● **EXERCISE**:
Return, word for word, every line starting at the line with "yellow spoon: 5 -> 7" and ending at the final line of the entries; skip the pictures.

━━━━━━

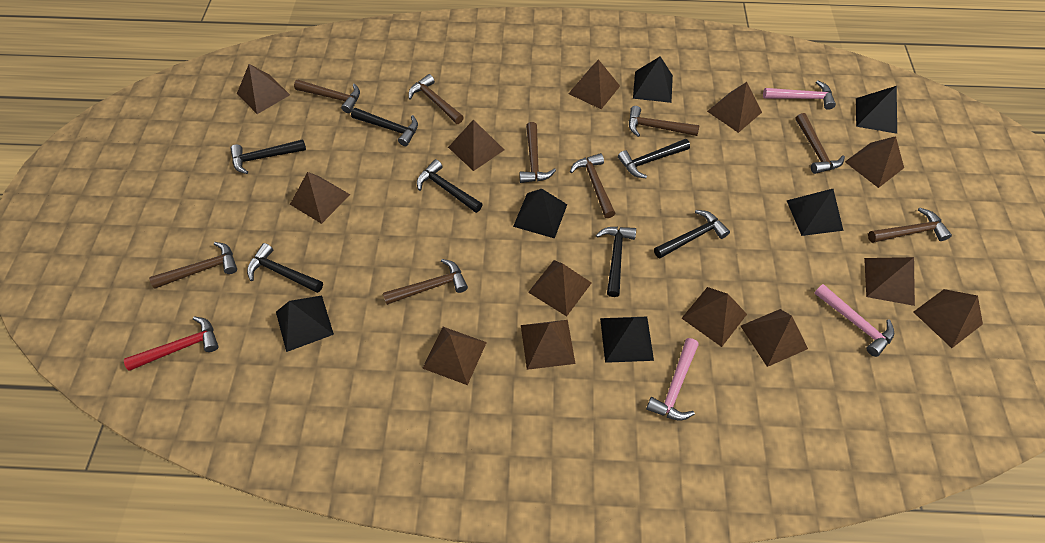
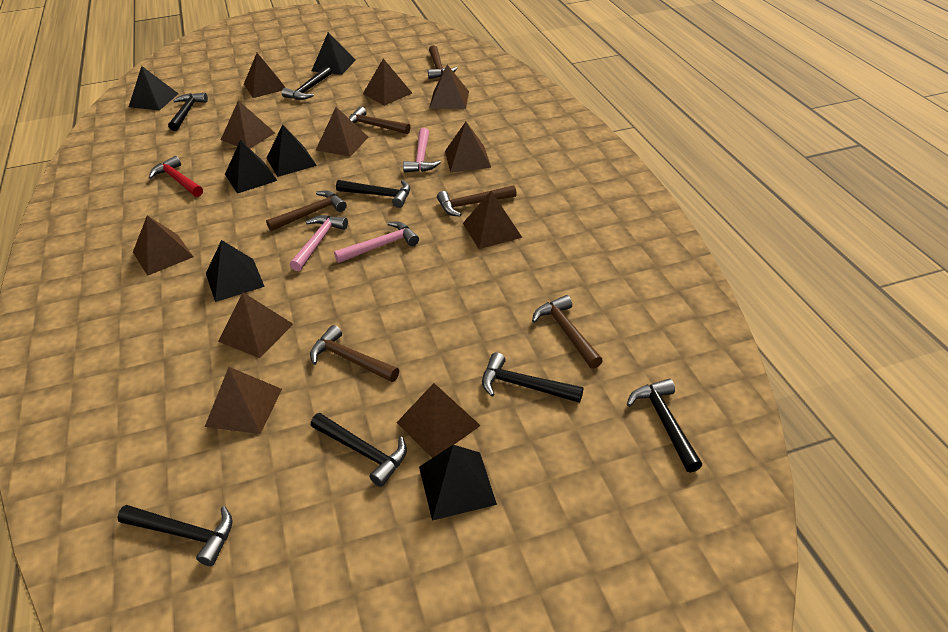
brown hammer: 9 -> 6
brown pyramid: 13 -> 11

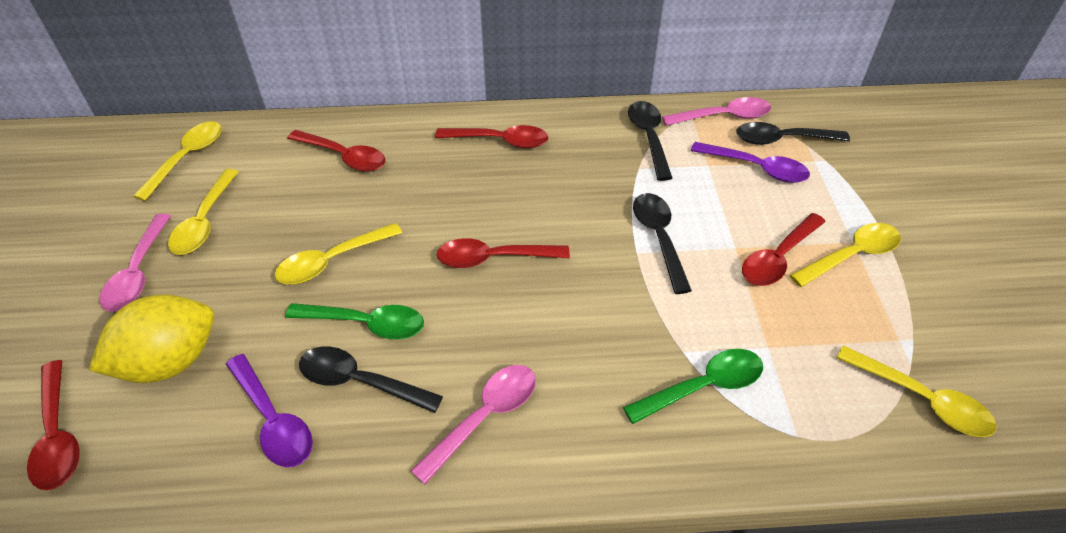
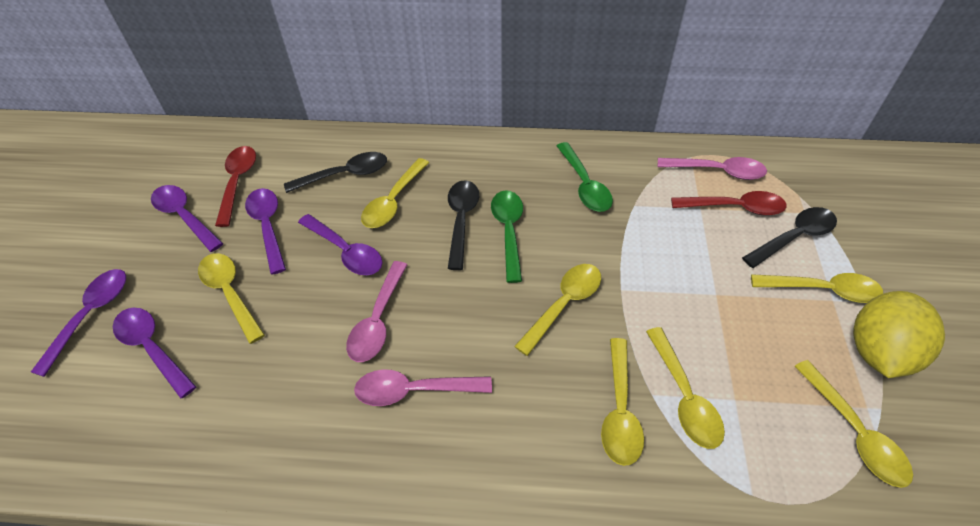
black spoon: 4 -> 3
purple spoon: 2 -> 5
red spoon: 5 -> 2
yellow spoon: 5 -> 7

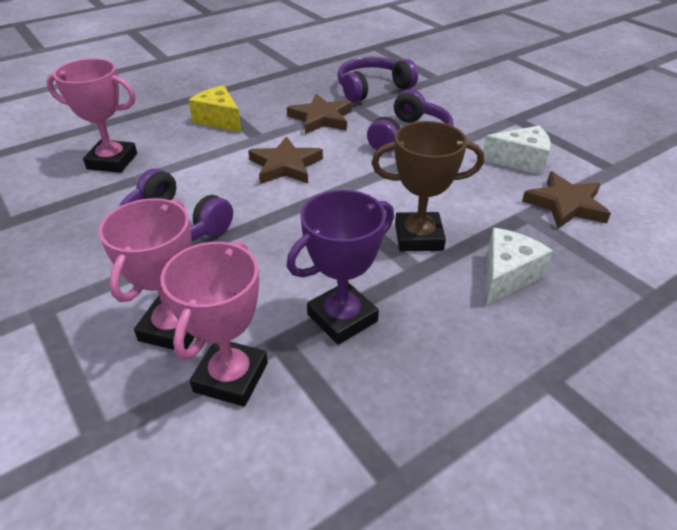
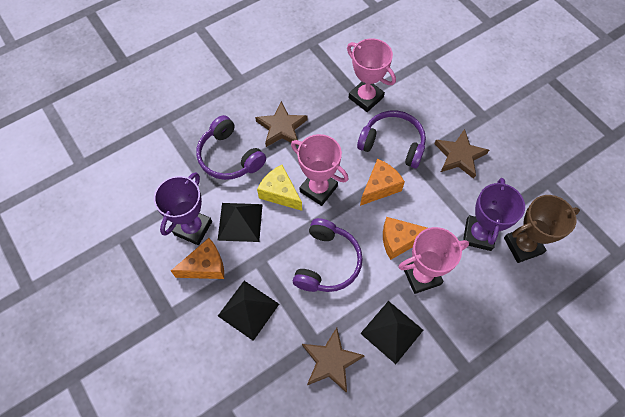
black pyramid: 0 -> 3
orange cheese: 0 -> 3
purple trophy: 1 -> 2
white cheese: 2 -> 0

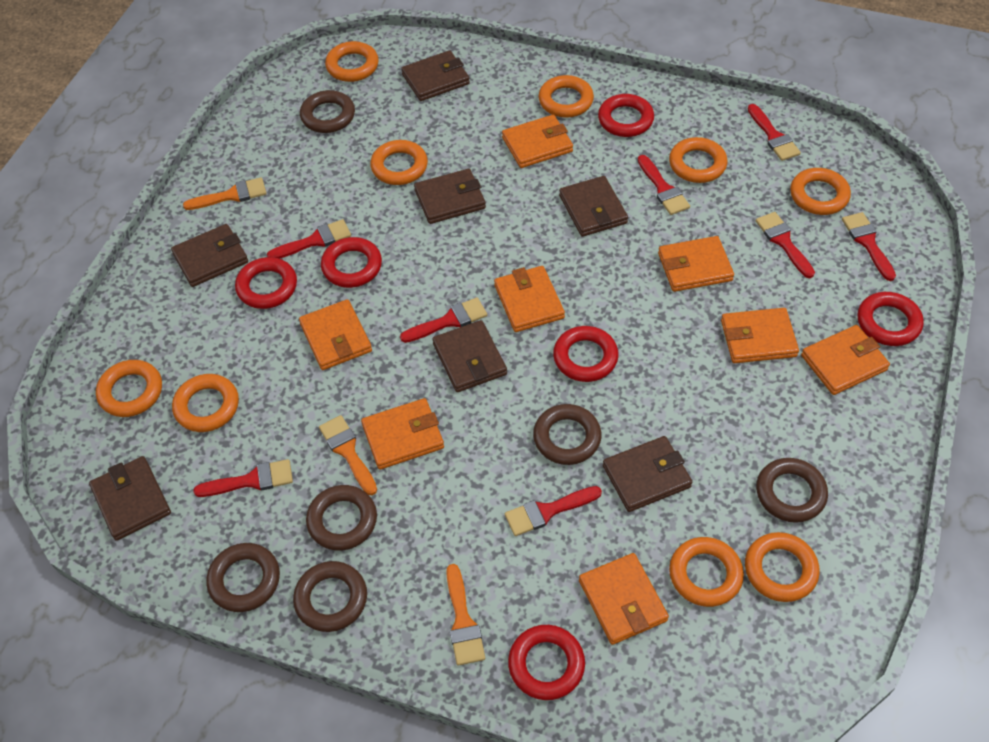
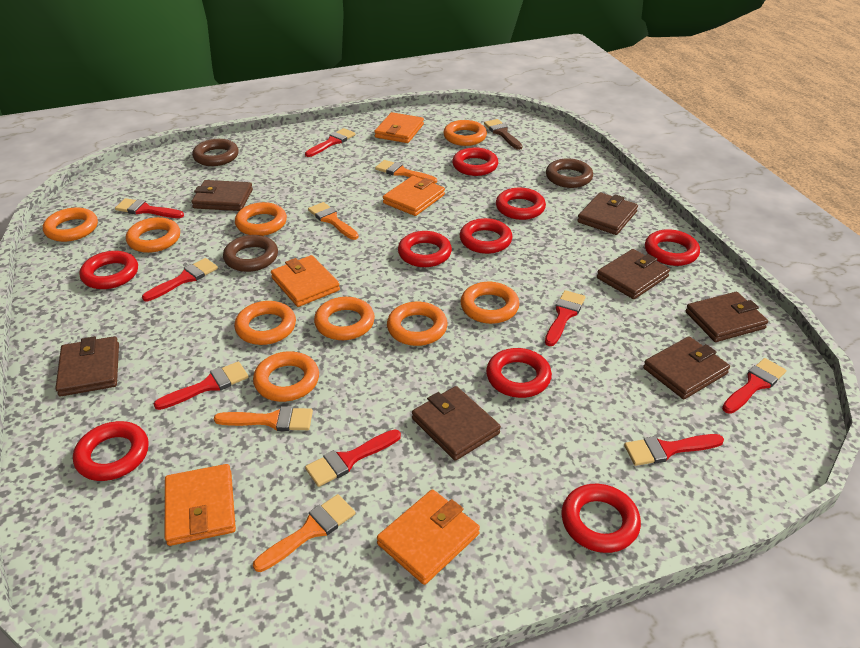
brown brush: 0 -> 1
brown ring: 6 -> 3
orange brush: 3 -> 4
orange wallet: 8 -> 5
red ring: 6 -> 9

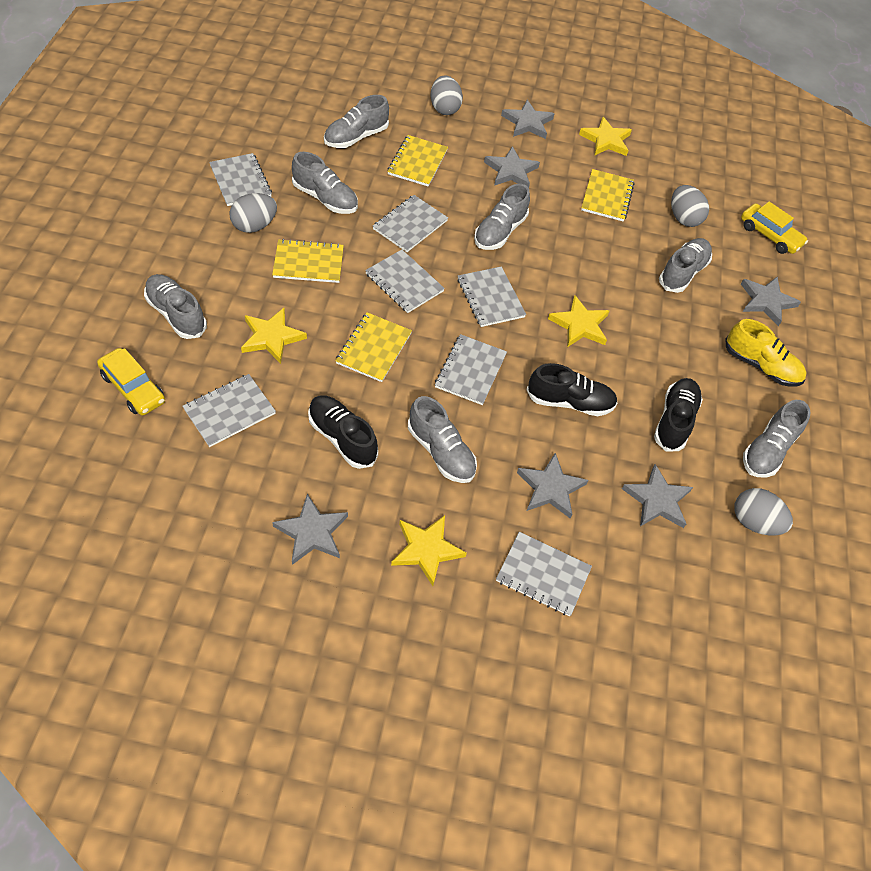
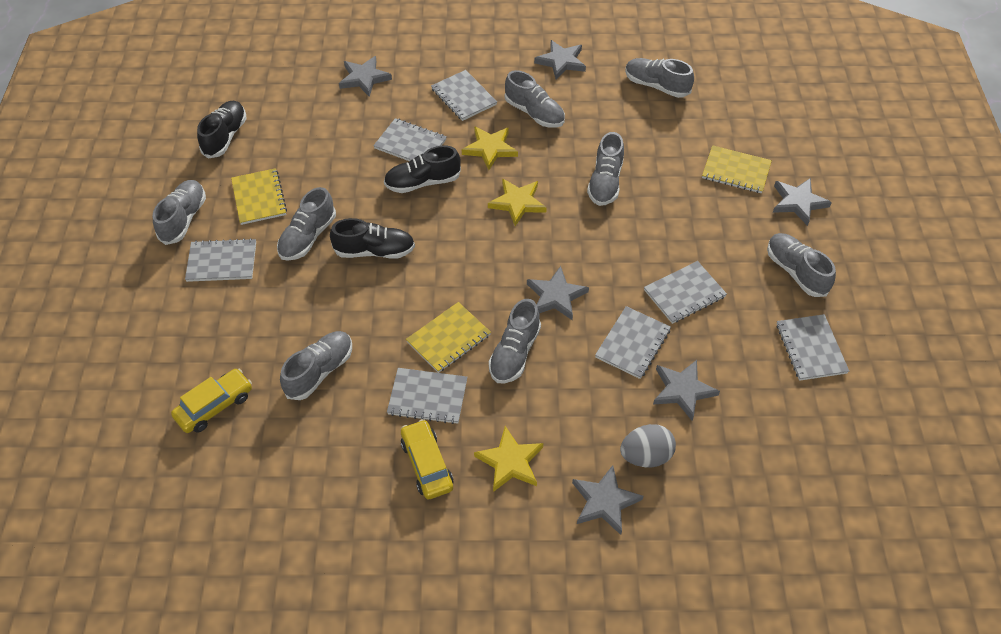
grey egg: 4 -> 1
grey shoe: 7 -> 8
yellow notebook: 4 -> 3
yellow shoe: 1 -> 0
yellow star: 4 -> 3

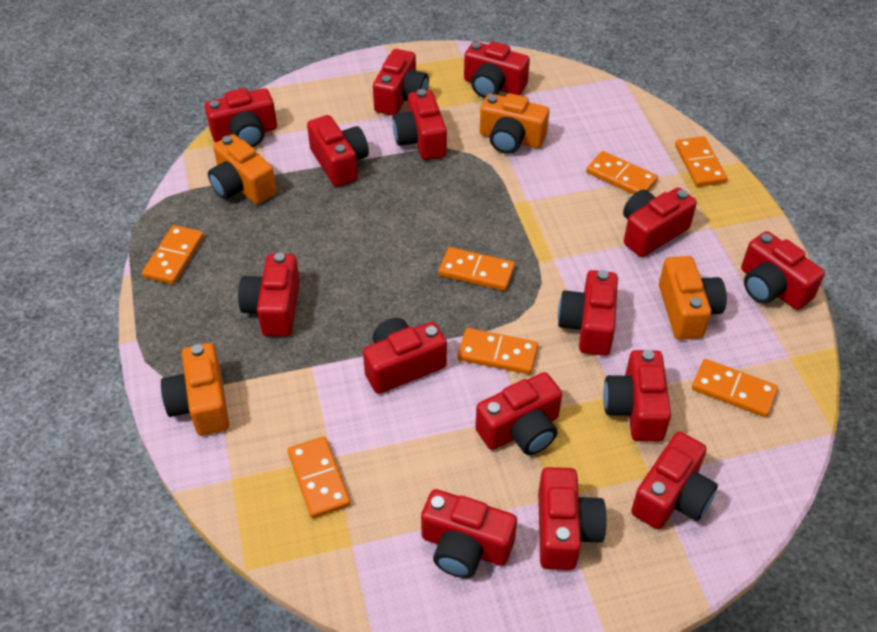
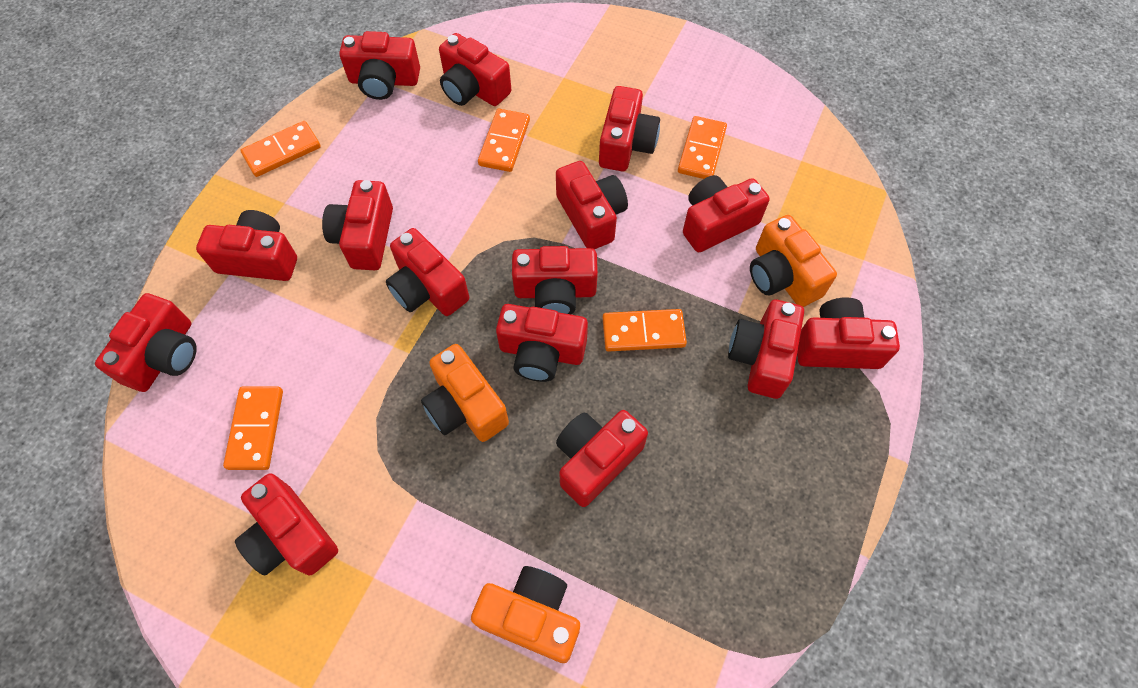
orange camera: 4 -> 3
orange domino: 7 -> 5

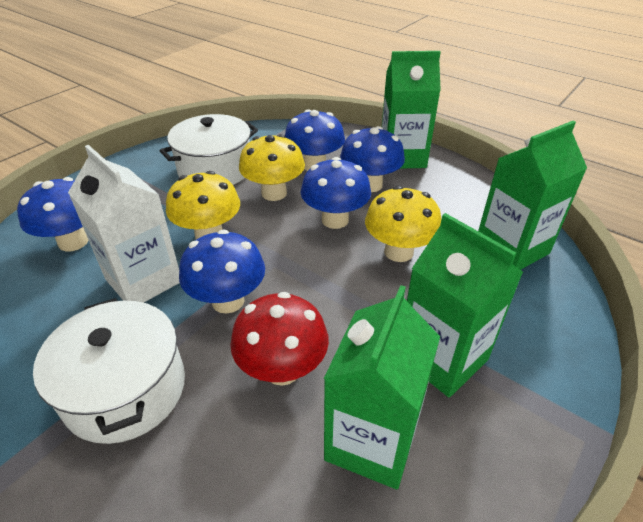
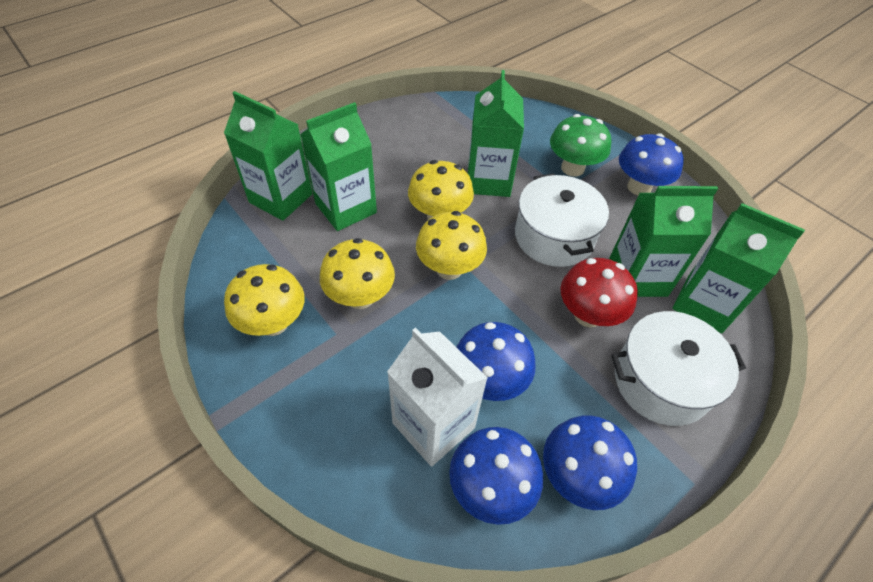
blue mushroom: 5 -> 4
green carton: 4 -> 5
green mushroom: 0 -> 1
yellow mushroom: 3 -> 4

━━━━━━

● **YOUR RESPONSE**:
yellow spoon: 5 -> 7

black pyramid: 0 -> 3
orange cheese: 0 -> 3
purple trophy: 1 -> 2
white cheese: 2 -> 0

brown brush: 0 -> 1
brown ring: 6 -> 3
orange brush: 3 -> 4
orange wallet: 8 -> 5
red ring: 6 -> 9

grey egg: 4 -> 1
grey shoe: 7 -> 8
yellow notebook: 4 -> 3
yellow shoe: 1 -> 0
yellow star: 4 -> 3

orange camera: 4 -> 3
orange domino: 7 -> 5

blue mushroom: 5 -> 4
green carton: 4 -> 5
green mushroom: 0 -> 1
yellow mushroom: 3 -> 4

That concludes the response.